===== RECORDED DATA =====

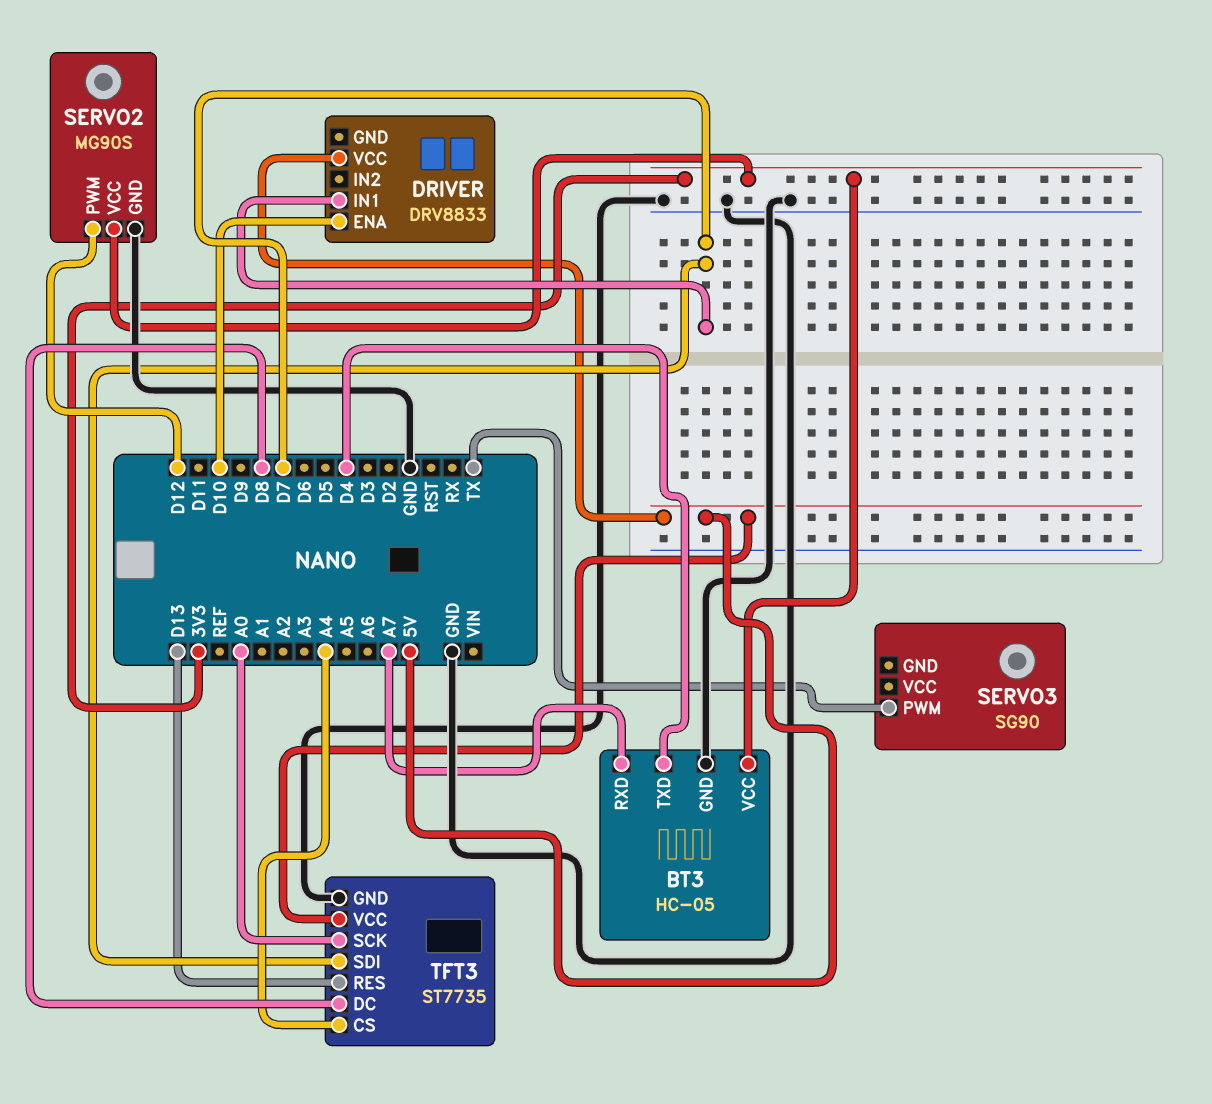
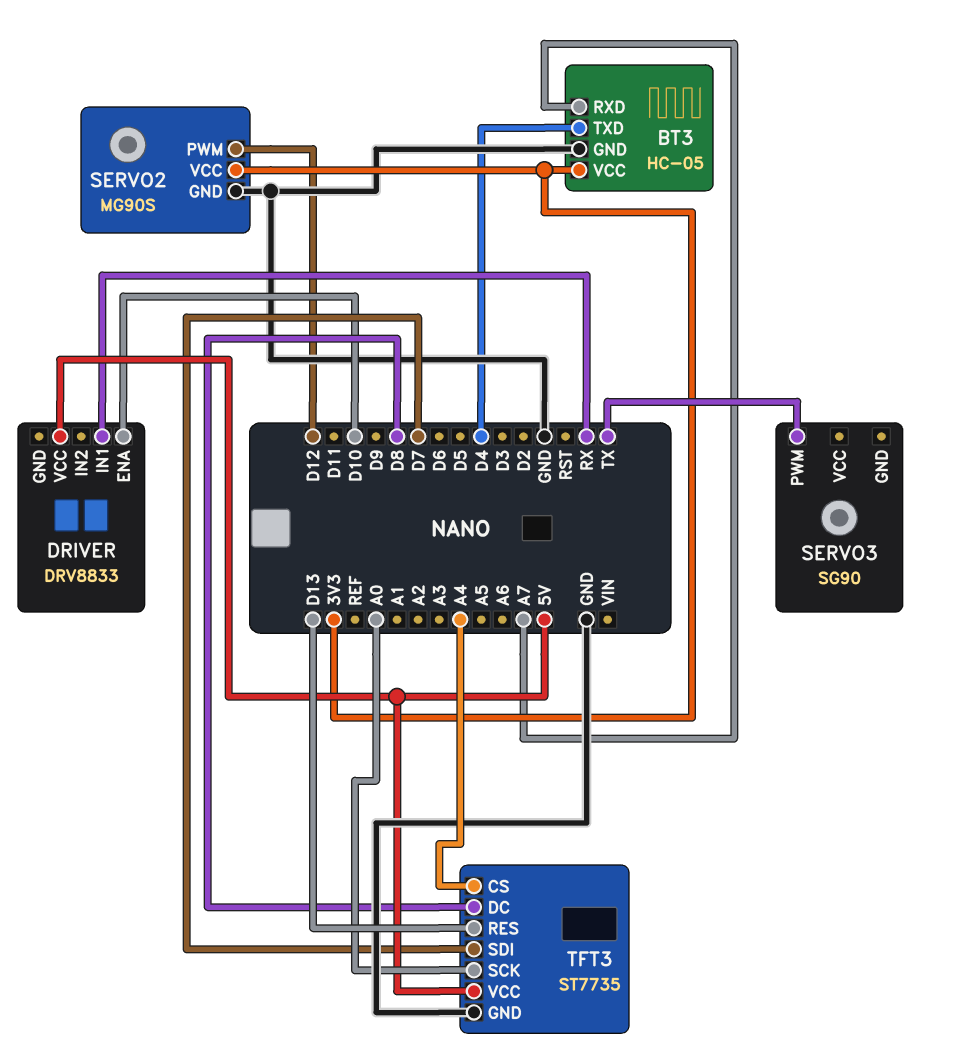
DRIVER pin IN1: D7 -> RX

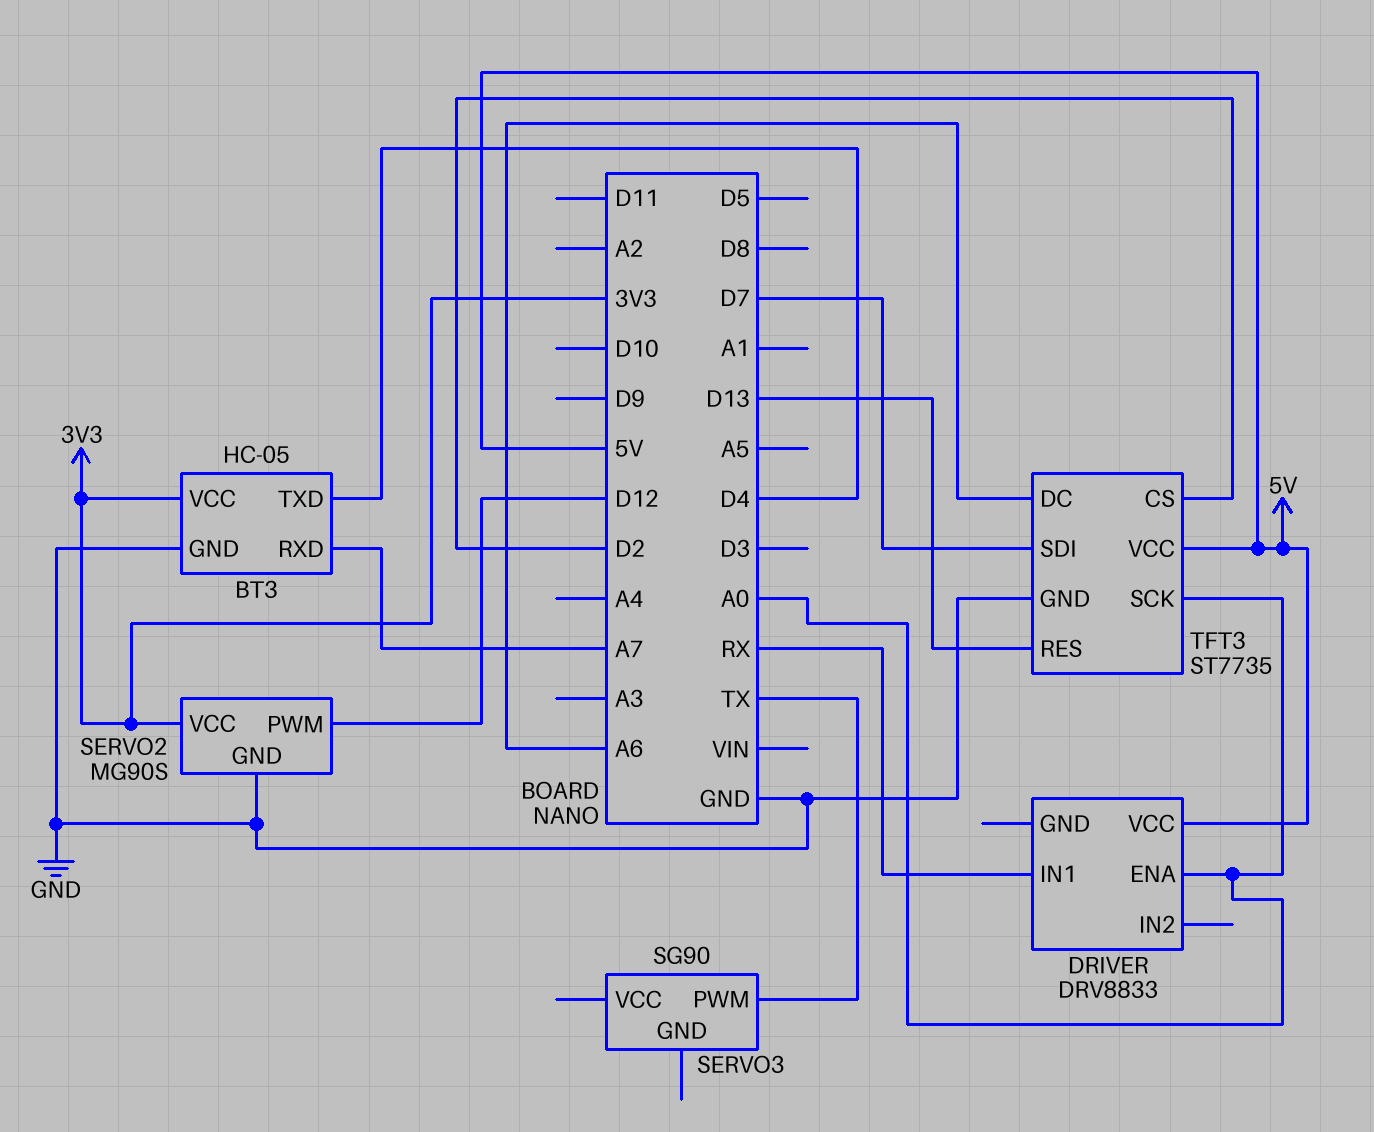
DRIVER pin ENA: D10 -> A0
TFT3 pin CS: A4 -> D2
TFT3 pin DC: D8 -> A6

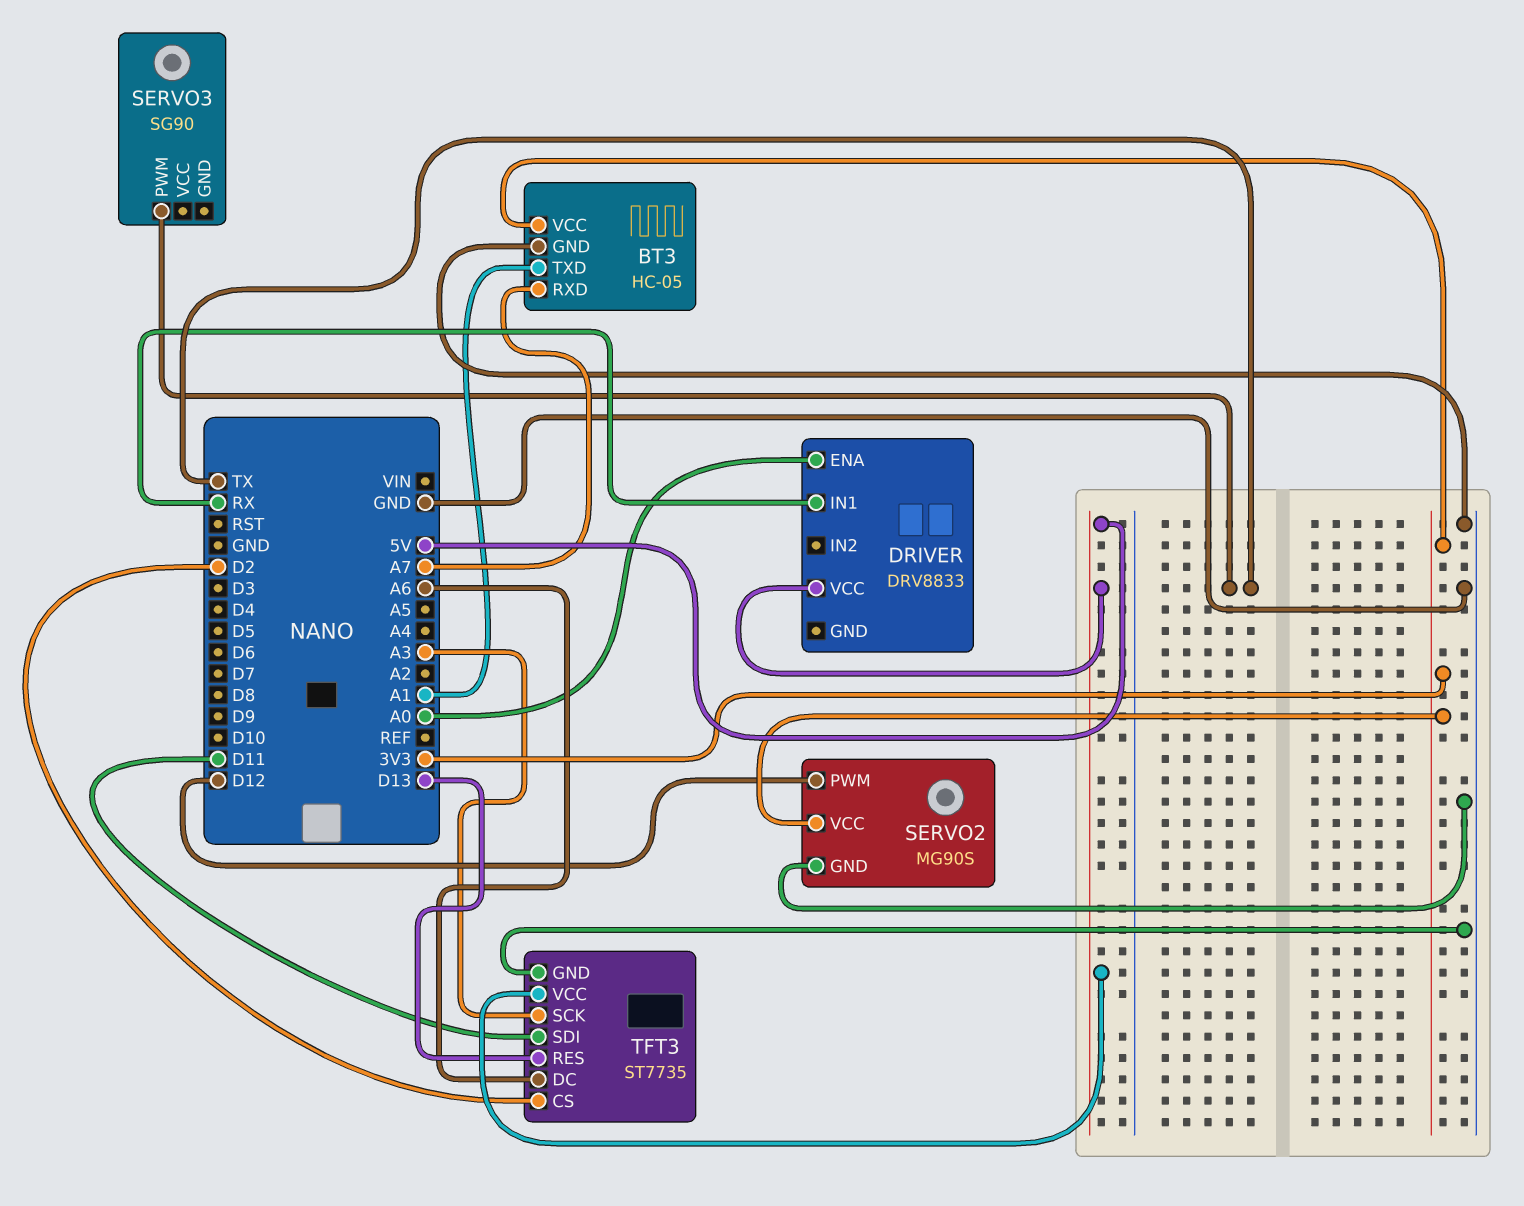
BT3 pin TXD: D4 -> A1
TFT3 pin SCK: A0 -> A3
TFT3 pin SDI: D7 -> D11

=====

- [TASK STATEMENT]:
Scan the records for the string "DRIVER" and report each line where it occurs.

- [WRITTEN RESPONSE]:
DRIVER pin IN1: D7 -> RX
DRIVER pin ENA: D10 -> A0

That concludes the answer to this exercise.